Requirement:
Between the line containing "(353, 288) = (420, 414): green" and the line containing "(440, 132) = (644, 202): brown" lies a run of lines; give that run again exactly, with both of those lines, and nothing else from the entries below.

Records supplied:
=== Begin Enclosure ===

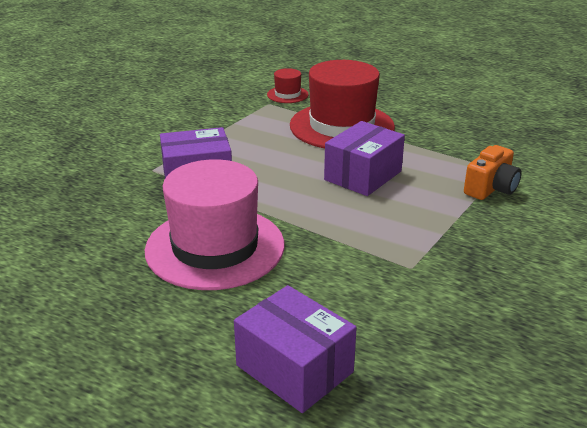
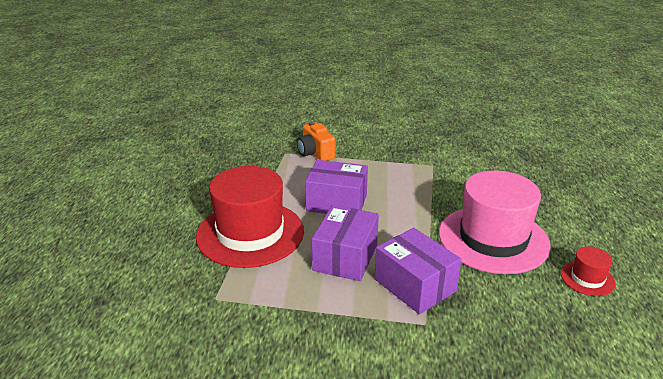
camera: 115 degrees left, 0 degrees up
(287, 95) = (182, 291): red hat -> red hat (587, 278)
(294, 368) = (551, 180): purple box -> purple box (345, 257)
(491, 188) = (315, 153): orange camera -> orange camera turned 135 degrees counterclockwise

=== End Enclosure ===
=== Begin Enclosure ===

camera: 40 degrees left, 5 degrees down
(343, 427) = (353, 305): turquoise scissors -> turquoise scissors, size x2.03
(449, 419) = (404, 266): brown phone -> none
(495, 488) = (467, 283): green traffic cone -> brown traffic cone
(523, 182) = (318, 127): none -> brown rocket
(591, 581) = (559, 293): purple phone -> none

=== End Enclosure ===
=== Begin Enclosure ===

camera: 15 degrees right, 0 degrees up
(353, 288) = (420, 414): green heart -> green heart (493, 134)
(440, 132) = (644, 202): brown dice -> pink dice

=== End Enclosure ===

Response to this task:
(353, 288) = (420, 414): green heart -> green heart (493, 134)
(440, 132) = (644, 202): brown dice -> pink dice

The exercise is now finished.